++++ GIVEN ENTRIES ++++
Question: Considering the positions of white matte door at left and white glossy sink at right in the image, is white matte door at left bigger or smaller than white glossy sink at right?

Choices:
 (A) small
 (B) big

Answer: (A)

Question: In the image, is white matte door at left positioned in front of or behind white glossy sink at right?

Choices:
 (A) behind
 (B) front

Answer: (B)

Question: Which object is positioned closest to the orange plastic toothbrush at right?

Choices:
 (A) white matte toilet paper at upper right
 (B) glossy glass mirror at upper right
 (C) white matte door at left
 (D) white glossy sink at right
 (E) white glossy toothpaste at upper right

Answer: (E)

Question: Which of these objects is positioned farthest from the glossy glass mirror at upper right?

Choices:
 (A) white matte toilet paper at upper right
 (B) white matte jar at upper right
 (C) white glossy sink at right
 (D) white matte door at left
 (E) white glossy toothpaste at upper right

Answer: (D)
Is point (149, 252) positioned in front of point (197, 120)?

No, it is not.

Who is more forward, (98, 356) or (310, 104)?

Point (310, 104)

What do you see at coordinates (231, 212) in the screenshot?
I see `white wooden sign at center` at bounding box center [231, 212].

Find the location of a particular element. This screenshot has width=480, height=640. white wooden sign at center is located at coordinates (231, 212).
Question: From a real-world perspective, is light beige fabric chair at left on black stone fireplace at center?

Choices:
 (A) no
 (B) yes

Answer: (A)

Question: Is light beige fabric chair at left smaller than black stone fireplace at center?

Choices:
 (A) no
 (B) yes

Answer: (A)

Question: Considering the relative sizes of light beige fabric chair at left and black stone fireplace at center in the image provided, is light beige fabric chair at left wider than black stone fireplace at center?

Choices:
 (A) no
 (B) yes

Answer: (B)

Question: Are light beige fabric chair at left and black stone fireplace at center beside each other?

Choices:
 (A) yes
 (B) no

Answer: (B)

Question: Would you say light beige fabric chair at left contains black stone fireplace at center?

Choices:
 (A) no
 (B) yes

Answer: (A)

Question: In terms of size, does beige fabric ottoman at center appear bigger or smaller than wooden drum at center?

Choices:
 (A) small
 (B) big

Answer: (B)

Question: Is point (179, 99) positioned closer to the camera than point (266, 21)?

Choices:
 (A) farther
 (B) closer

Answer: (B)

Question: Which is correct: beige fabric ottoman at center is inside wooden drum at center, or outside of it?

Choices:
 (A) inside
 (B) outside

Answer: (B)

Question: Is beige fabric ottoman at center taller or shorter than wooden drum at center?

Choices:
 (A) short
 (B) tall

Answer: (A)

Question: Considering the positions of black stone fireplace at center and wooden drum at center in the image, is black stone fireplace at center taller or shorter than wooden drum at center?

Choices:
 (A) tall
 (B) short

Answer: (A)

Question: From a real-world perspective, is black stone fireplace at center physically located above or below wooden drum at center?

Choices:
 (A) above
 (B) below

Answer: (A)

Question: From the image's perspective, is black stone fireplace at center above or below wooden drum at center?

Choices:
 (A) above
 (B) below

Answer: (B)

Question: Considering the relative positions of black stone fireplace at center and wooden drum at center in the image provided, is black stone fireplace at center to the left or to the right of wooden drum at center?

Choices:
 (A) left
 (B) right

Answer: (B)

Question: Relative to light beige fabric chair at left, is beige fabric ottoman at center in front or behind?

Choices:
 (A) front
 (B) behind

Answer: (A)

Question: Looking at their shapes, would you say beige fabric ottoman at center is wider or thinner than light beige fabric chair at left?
++++
DIRECTION | Count the lines in the listing above that contain the string "perspective", with case taken into account, and give only the number.

FULL ANSWER | 3